## What the task asks
Leave out every picture, and output exactly the lines from the line containing "(650, 418) = (450, 278): none -> blue fish" through the last line of the data.

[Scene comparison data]
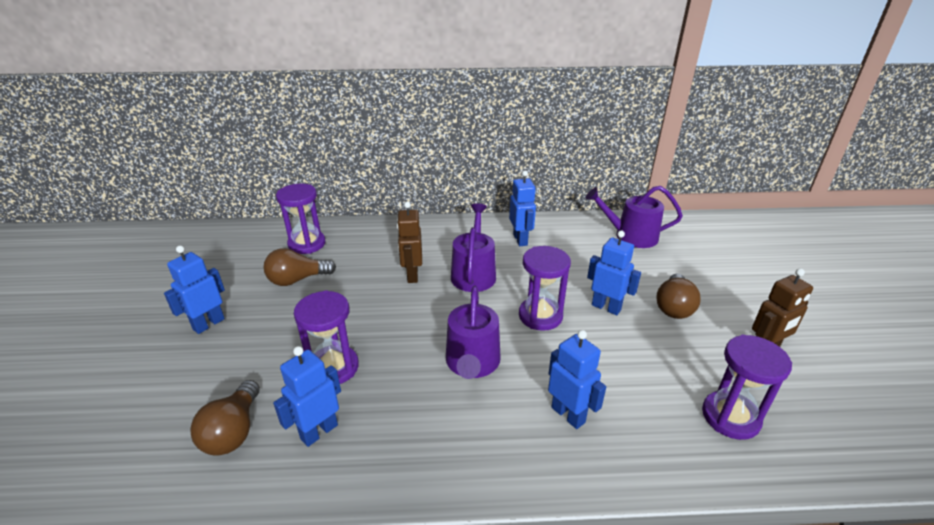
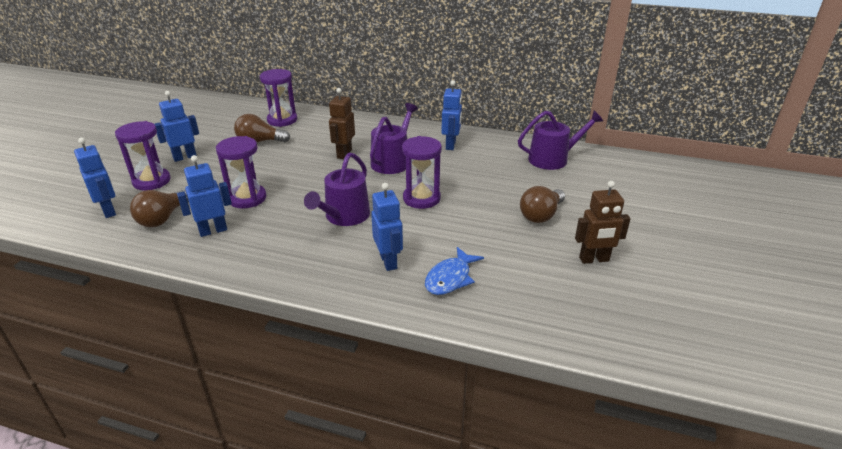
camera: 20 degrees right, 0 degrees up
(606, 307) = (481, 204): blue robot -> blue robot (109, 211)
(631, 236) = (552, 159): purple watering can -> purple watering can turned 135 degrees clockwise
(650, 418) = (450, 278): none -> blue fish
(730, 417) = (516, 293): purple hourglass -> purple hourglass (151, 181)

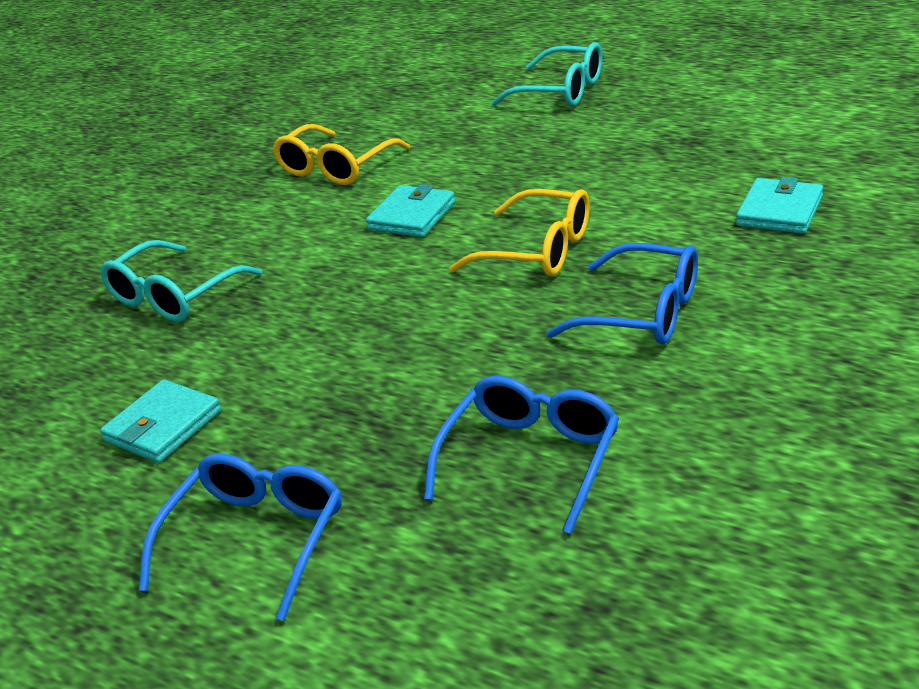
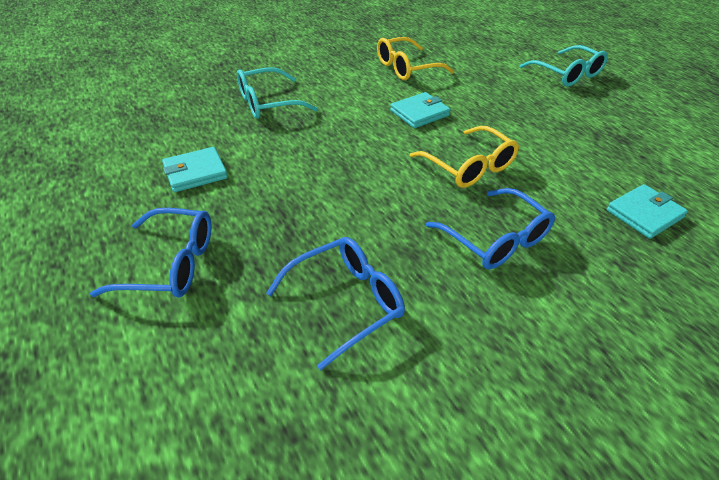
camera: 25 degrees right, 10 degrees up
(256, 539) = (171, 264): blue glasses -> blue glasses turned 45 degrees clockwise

## Completed task
(650, 418) = (450, 278): none -> blue fish
(730, 417) = (516, 293): purple hourglass -> purple hourglass (151, 181)

camera: 25 degrees right, 10 degrees up
(256, 539) = (171, 264): blue glasses -> blue glasses turned 45 degrees clockwise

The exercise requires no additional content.